**SUPPLIED MATERIAL**
+++++
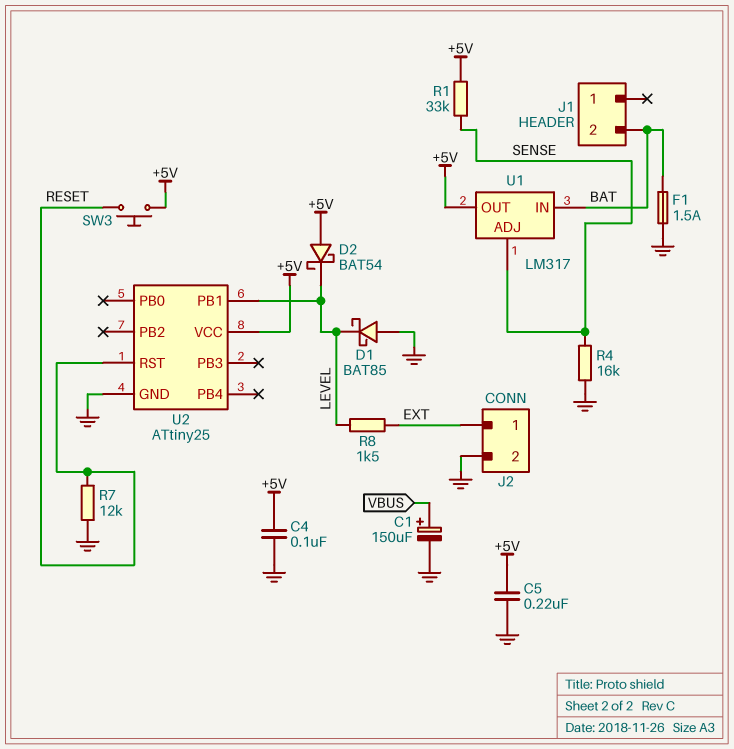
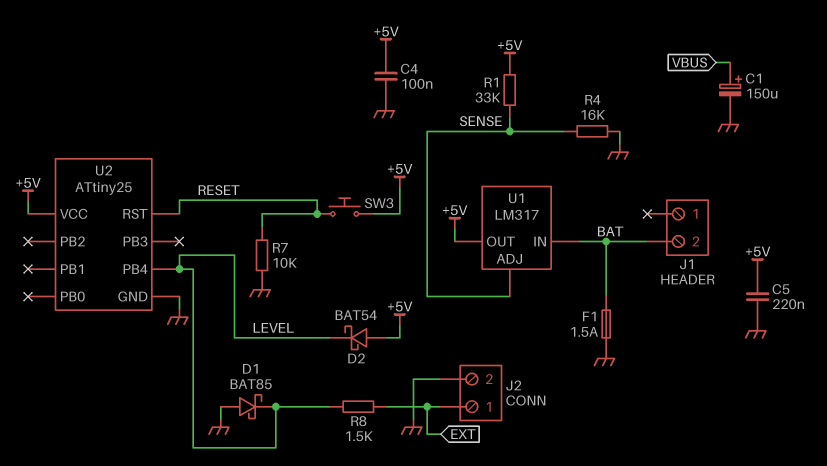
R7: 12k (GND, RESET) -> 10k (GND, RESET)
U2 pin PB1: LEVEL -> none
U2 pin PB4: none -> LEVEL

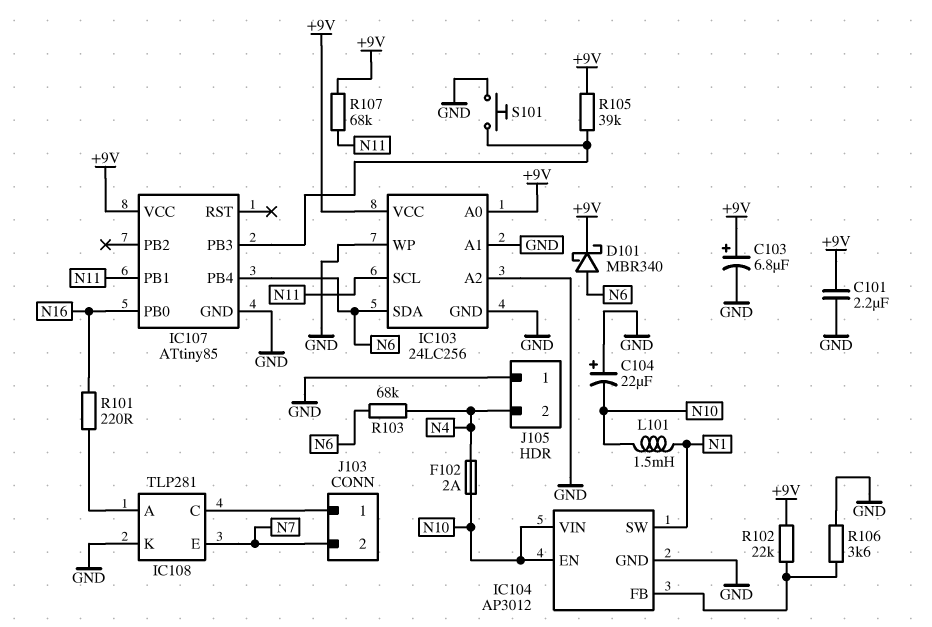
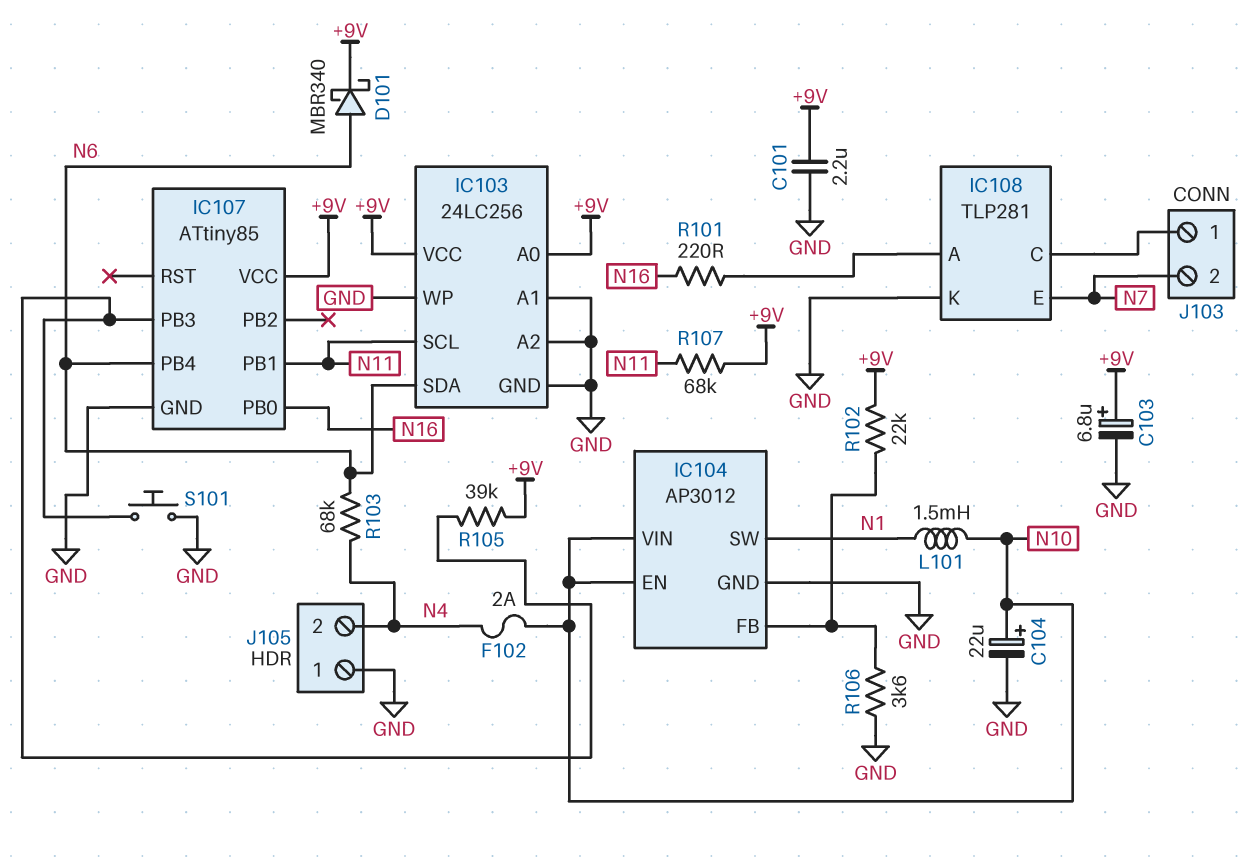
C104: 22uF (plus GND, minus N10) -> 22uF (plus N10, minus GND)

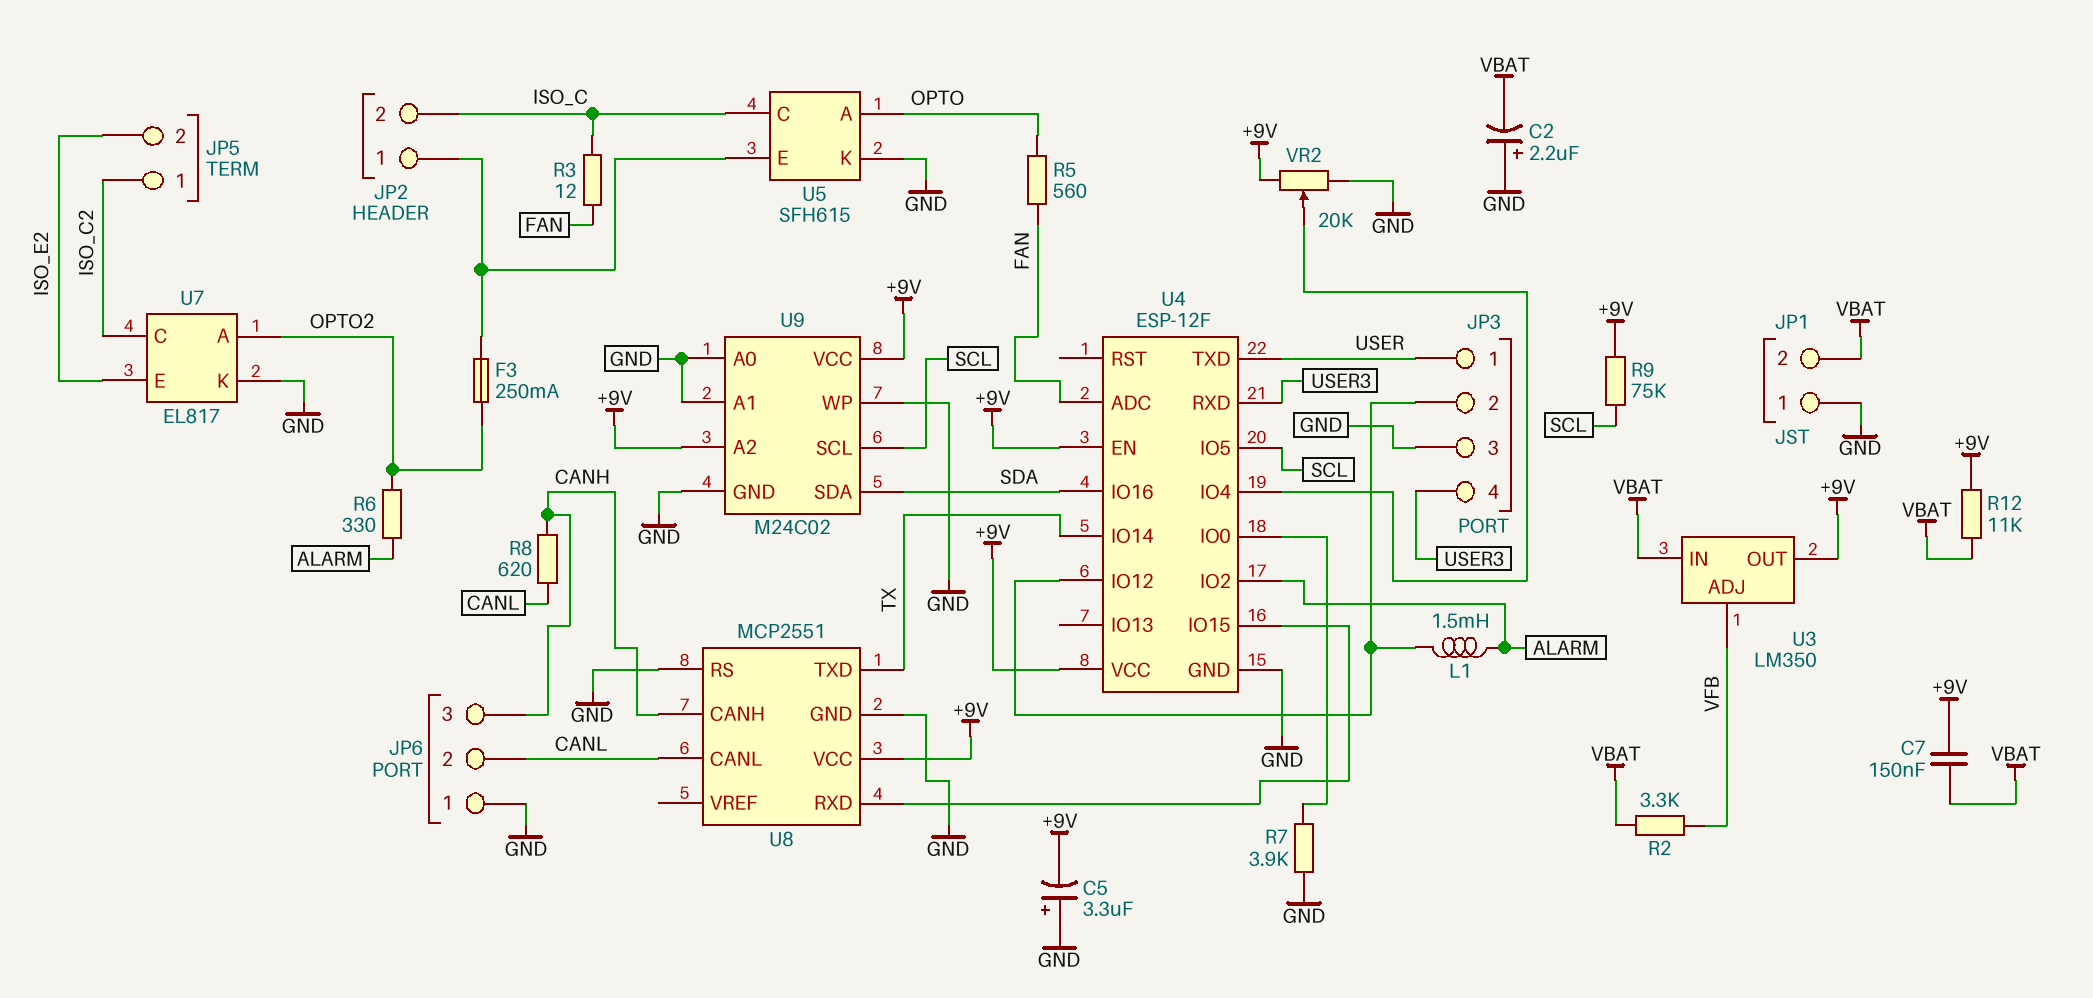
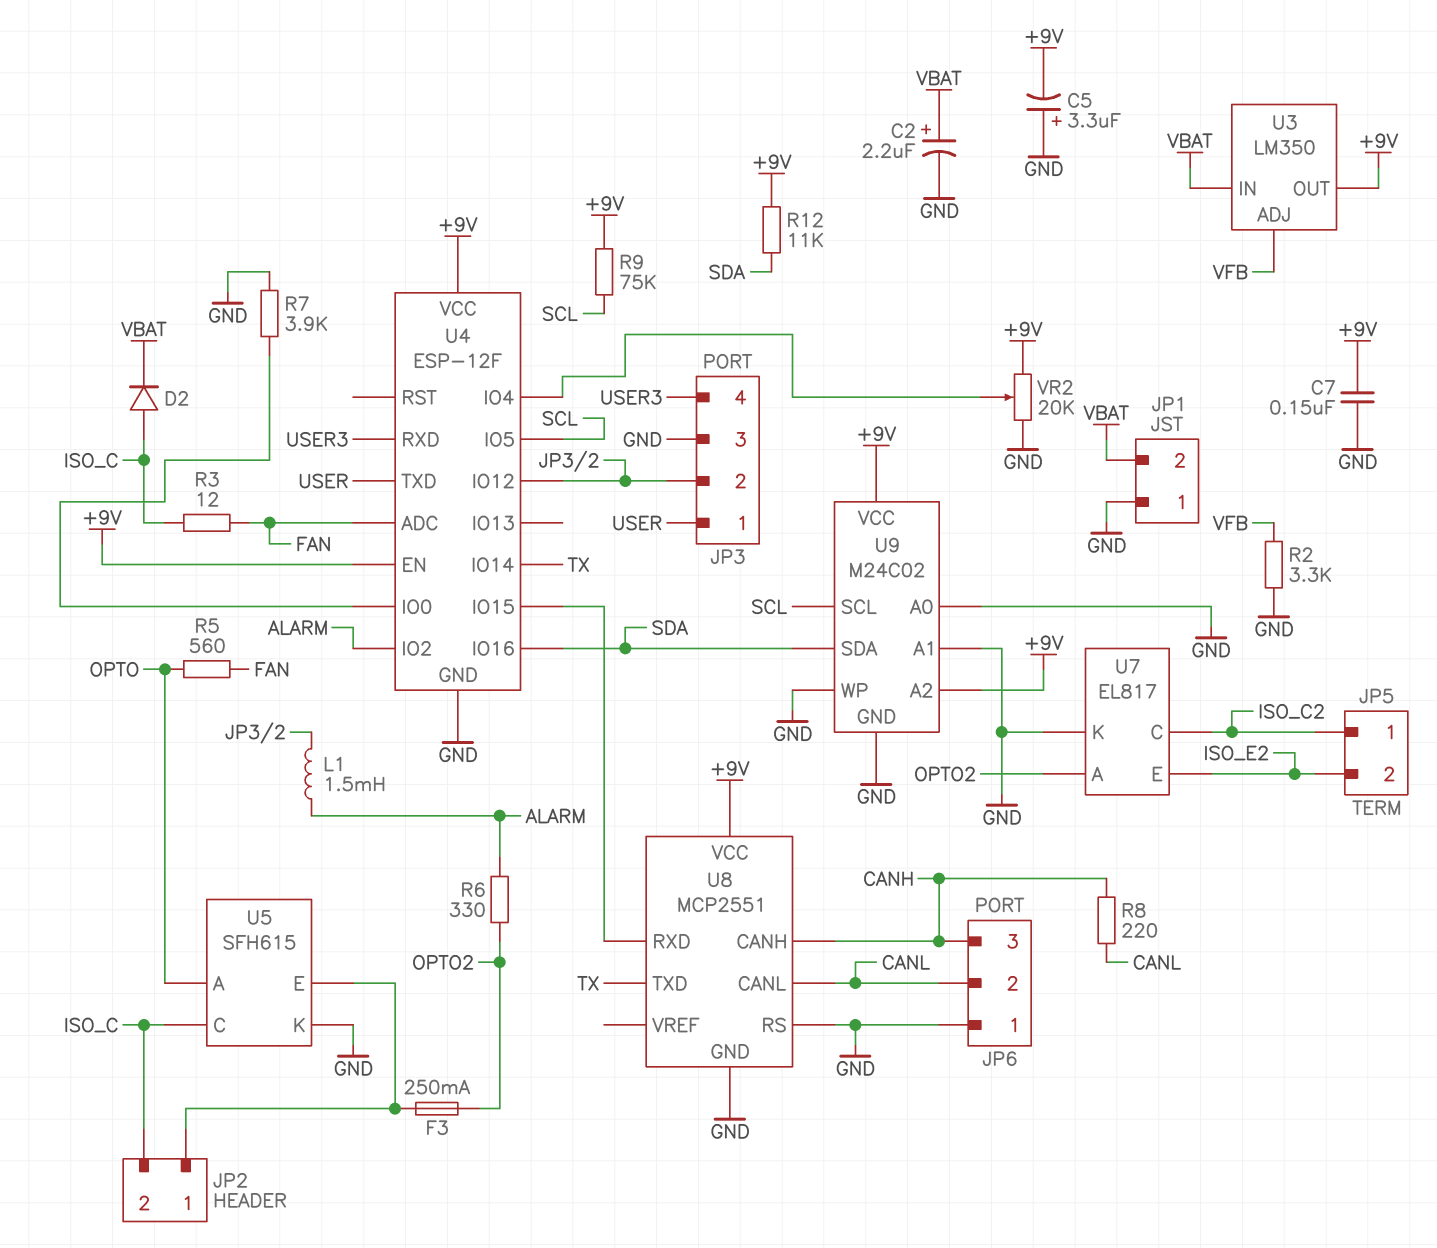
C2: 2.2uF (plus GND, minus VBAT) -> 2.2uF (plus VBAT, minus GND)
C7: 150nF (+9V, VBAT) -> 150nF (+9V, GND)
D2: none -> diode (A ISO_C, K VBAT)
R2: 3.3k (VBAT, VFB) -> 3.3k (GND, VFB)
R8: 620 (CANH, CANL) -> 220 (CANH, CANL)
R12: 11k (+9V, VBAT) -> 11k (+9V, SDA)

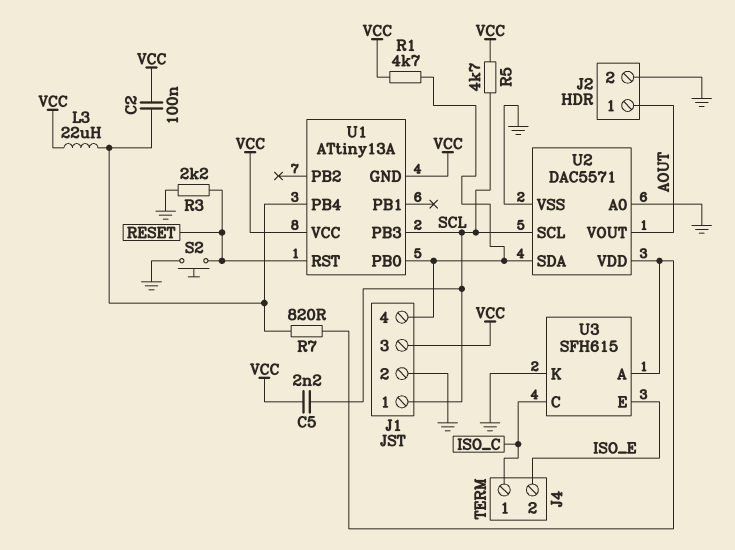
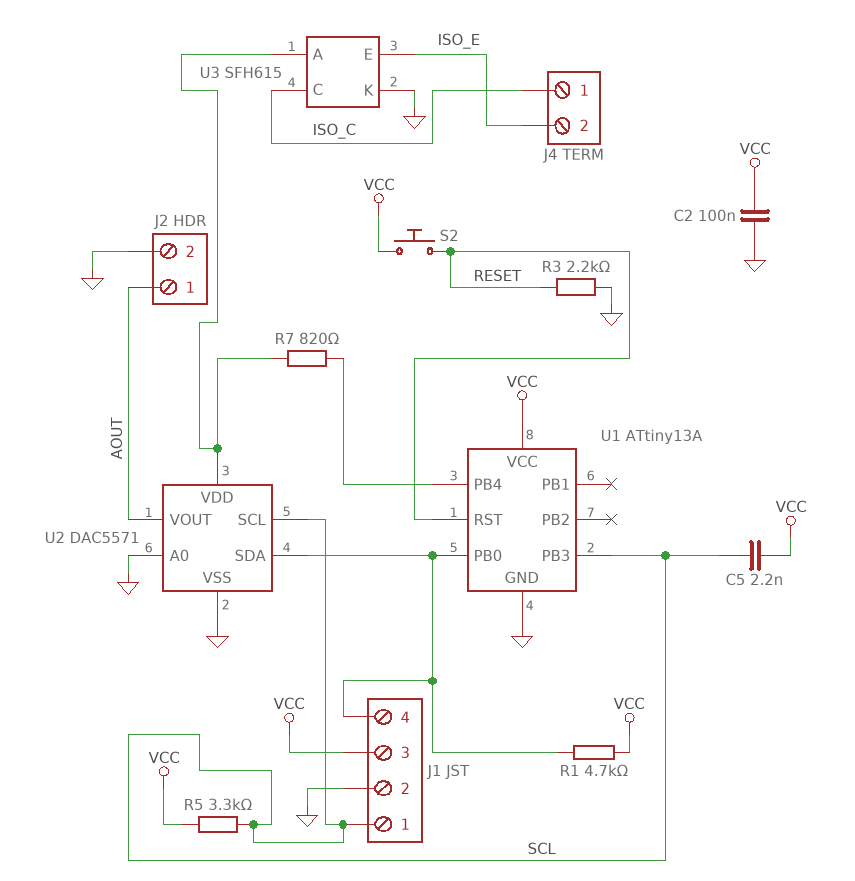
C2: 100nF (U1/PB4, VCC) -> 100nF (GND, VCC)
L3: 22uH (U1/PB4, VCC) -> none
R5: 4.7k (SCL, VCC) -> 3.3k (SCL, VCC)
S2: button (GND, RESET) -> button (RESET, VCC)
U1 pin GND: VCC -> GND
+++++
Beginning with the line that has "U2 pin PB1: LEVEL -> none", repeat each remaining line of the data above word for word, keeping pictures out.

**FINISHED EXERCISE**
U2 pin PB1: LEVEL -> none
U2 pin PB4: none -> LEVEL

C104: 22uF (plus GND, minus N10) -> 22uF (plus N10, minus GND)

C2: 2.2uF (plus GND, minus VBAT) -> 2.2uF (plus VBAT, minus GND)
C7: 150nF (+9V, VBAT) -> 150nF (+9V, GND)
D2: none -> diode (A ISO_C, K VBAT)
R2: 3.3k (VBAT, VFB) -> 3.3k (GND, VFB)
R8: 620 (CANH, CANL) -> 220 (CANH, CANL)
R12: 11k (+9V, VBAT) -> 11k (+9V, SDA)

C2: 100nF (U1/PB4, VCC) -> 100nF (GND, VCC)
L3: 22uH (U1/PB4, VCC) -> none
R5: 4.7k (SCL, VCC) -> 3.3k (SCL, VCC)
S2: button (GND, RESET) -> button (RESET, VCC)
U1 pin GND: VCC -> GND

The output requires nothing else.